§ Data for analysis:
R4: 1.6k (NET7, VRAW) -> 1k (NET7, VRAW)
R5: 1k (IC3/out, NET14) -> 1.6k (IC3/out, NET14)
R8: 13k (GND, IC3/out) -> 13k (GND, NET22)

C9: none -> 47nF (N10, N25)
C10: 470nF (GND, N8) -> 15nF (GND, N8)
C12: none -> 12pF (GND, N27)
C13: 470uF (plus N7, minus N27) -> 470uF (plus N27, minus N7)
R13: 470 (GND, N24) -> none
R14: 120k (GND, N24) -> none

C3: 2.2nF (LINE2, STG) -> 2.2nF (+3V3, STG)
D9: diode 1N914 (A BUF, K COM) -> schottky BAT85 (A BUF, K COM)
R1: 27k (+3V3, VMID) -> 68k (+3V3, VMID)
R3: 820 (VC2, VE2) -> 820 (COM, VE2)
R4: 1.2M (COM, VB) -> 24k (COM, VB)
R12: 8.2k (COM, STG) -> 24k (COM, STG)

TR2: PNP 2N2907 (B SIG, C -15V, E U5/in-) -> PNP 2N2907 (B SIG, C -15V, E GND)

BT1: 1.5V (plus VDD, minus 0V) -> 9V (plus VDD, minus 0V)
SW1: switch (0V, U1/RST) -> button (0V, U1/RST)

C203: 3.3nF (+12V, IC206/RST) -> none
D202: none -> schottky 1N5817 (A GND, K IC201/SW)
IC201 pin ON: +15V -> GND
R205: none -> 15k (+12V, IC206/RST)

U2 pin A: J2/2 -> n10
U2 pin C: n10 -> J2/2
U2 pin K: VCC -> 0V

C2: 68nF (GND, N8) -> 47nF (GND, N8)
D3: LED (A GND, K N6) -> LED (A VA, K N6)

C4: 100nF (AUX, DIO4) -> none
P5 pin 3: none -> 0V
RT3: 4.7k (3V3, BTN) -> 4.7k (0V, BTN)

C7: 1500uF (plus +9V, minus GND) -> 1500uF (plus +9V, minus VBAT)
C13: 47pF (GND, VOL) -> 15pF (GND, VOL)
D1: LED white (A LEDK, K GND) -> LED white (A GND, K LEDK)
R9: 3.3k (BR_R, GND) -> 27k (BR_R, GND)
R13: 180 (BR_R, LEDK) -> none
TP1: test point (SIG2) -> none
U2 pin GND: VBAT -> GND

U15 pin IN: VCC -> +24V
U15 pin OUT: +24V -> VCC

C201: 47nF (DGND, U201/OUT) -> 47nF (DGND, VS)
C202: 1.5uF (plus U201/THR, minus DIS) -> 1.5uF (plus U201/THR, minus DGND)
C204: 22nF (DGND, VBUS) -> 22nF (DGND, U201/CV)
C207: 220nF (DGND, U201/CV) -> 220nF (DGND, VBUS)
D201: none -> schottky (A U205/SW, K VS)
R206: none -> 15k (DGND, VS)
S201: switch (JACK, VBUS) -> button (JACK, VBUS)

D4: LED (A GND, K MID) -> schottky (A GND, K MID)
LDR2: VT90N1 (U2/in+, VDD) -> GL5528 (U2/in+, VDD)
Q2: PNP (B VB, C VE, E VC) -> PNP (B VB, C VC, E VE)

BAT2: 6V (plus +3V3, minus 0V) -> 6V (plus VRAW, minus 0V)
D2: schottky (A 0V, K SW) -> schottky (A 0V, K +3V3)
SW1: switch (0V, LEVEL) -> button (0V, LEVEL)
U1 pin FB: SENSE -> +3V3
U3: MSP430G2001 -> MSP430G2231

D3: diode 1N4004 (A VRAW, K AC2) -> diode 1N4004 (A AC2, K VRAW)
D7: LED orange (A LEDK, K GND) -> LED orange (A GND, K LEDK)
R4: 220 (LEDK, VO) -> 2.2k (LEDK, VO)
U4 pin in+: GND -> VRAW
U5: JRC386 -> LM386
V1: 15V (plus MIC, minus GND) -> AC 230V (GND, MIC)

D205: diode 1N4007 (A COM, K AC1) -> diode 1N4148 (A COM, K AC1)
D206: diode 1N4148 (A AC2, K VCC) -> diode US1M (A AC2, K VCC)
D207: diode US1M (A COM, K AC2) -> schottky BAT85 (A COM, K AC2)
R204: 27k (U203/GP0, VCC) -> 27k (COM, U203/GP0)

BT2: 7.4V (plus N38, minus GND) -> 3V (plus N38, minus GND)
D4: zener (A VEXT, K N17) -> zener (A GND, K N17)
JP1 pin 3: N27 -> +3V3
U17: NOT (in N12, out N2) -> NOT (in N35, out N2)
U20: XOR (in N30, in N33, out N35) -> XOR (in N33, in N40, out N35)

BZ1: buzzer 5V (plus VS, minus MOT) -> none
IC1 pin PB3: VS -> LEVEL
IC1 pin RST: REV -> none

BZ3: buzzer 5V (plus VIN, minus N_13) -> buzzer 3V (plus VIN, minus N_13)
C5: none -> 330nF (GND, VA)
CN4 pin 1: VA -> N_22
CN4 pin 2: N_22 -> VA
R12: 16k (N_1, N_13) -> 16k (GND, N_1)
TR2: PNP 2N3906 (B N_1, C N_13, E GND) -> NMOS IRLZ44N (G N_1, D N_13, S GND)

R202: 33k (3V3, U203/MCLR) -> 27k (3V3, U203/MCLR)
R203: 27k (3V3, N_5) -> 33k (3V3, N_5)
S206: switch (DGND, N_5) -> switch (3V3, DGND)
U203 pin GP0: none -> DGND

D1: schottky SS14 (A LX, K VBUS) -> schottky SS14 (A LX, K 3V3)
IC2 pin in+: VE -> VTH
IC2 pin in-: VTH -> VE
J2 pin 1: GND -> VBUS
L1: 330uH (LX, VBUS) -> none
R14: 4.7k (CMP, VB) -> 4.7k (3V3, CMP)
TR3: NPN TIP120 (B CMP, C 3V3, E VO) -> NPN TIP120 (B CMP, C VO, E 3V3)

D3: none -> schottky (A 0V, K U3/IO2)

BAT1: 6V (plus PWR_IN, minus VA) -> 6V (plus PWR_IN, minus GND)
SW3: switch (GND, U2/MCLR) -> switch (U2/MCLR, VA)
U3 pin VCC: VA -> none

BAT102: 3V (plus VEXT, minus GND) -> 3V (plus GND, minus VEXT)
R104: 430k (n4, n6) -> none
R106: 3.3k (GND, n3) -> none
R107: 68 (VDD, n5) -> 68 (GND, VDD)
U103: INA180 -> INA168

§ Your instructions:
Both the first line of the records above and the line containing "U1 pin FB: SENSE -> +3V3" are to be transcribed exactly, together with every line between them, and nothing else.

§ Expected output:
R4: 1.6k (NET7, VRAW) -> 1k (NET7, VRAW)
R5: 1k (IC3/out, NET14) -> 1.6k (IC3/out, NET14)
R8: 13k (GND, IC3/out) -> 13k (GND, NET22)

C9: none -> 47nF (N10, N25)
C10: 470nF (GND, N8) -> 15nF (GND, N8)
C12: none -> 12pF (GND, N27)
C13: 470uF (plus N7, minus N27) -> 470uF (plus N27, minus N7)
R13: 470 (GND, N24) -> none
R14: 120k (GND, N24) -> none

C3: 2.2nF (LINE2, STG) -> 2.2nF (+3V3, STG)
D9: diode 1N914 (A BUF, K COM) -> schottky BAT85 (A BUF, K COM)
R1: 27k (+3V3, VMID) -> 68k (+3V3, VMID)
R3: 820 (VC2, VE2) -> 820 (COM, VE2)
R4: 1.2M (COM, VB) -> 24k (COM, VB)
R12: 8.2k (COM, STG) -> 24k (COM, STG)

TR2: PNP 2N2907 (B SIG, C -15V, E U5/in-) -> PNP 2N2907 (B SIG, C -15V, E GND)

BT1: 1.5V (plus VDD, minus 0V) -> 9V (plus VDD, minus 0V)
SW1: switch (0V, U1/RST) -> button (0V, U1/RST)

C203: 3.3nF (+12V, IC206/RST) -> none
D202: none -> schottky 1N5817 (A GND, K IC201/SW)
IC201 pin ON: +15V -> GND
R205: none -> 15k (+12V, IC206/RST)

U2 pin A: J2/2 -> n10
U2 pin C: n10 -> J2/2
U2 pin K: VCC -> 0V

C2: 68nF (GND, N8) -> 47nF (GND, N8)
D3: LED (A GND, K N6) -> LED (A VA, K N6)

C4: 100nF (AUX, DIO4) -> none
P5 pin 3: none -> 0V
RT3: 4.7k (3V3, BTN) -> 4.7k (0V, BTN)

C7: 1500uF (plus +9V, minus GND) -> 1500uF (plus +9V, minus VBAT)
C13: 47pF (GND, VOL) -> 15pF (GND, VOL)
D1: LED white (A LEDK, K GND) -> LED white (A GND, K LEDK)
R9: 3.3k (BR_R, GND) -> 27k (BR_R, GND)
R13: 180 (BR_R, LEDK) -> none
TP1: test point (SIG2) -> none
U2 pin GND: VBAT -> GND

U15 pin IN: VCC -> +24V
U15 pin OUT: +24V -> VCC

C201: 47nF (DGND, U201/OUT) -> 47nF (DGND, VS)
C202: 1.5uF (plus U201/THR, minus DIS) -> 1.5uF (plus U201/THR, minus DGND)
C204: 22nF (DGND, VBUS) -> 22nF (DGND, U201/CV)
C207: 220nF (DGND, U201/CV) -> 220nF (DGND, VBUS)
D201: none -> schottky (A U205/SW, K VS)
R206: none -> 15k (DGND, VS)
S201: switch (JACK, VBUS) -> button (JACK, VBUS)

D4: LED (A GND, K MID) -> schottky (A GND, K MID)
LDR2: VT90N1 (U2/in+, VDD) -> GL5528 (U2/in+, VDD)
Q2: PNP (B VB, C VE, E VC) -> PNP (B VB, C VC, E VE)

BAT2: 6V (plus +3V3, minus 0V) -> 6V (plus VRAW, minus 0V)
D2: schottky (A 0V, K SW) -> schottky (A 0V, K +3V3)
SW1: switch (0V, LEVEL) -> button (0V, LEVEL)
U1 pin FB: SENSE -> +3V3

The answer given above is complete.